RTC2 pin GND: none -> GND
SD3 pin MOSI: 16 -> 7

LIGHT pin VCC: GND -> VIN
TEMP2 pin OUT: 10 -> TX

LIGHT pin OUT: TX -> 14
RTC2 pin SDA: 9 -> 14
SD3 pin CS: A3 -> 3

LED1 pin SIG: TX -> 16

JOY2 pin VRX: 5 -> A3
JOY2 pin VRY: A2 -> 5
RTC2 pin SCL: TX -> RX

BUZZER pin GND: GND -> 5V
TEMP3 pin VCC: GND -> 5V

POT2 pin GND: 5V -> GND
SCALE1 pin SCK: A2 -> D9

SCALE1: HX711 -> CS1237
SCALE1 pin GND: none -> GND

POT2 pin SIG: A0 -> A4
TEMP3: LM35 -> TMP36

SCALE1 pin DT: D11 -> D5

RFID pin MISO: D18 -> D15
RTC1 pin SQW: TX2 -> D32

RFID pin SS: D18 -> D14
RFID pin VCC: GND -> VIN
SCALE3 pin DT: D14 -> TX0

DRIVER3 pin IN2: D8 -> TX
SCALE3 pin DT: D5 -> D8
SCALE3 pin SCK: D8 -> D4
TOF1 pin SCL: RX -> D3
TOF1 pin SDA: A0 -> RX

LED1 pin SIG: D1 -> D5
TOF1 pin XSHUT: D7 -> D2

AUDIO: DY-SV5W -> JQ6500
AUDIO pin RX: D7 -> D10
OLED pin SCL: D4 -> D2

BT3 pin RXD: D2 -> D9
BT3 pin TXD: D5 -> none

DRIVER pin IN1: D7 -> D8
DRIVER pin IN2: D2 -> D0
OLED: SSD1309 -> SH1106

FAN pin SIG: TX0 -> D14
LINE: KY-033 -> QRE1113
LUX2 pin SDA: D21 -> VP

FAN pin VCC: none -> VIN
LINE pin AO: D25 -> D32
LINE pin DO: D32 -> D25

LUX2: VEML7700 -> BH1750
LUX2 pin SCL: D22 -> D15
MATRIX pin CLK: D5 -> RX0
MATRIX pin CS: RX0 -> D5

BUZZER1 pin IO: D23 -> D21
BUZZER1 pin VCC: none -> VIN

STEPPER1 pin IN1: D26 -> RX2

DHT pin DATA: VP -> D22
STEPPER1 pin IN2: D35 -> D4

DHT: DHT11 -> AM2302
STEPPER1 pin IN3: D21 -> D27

:::

Read the records above. Show each line that has the string "AUDIO".

AUDIO: DY-SV5W -> JQ6500
AUDIO pin RX: D7 -> D10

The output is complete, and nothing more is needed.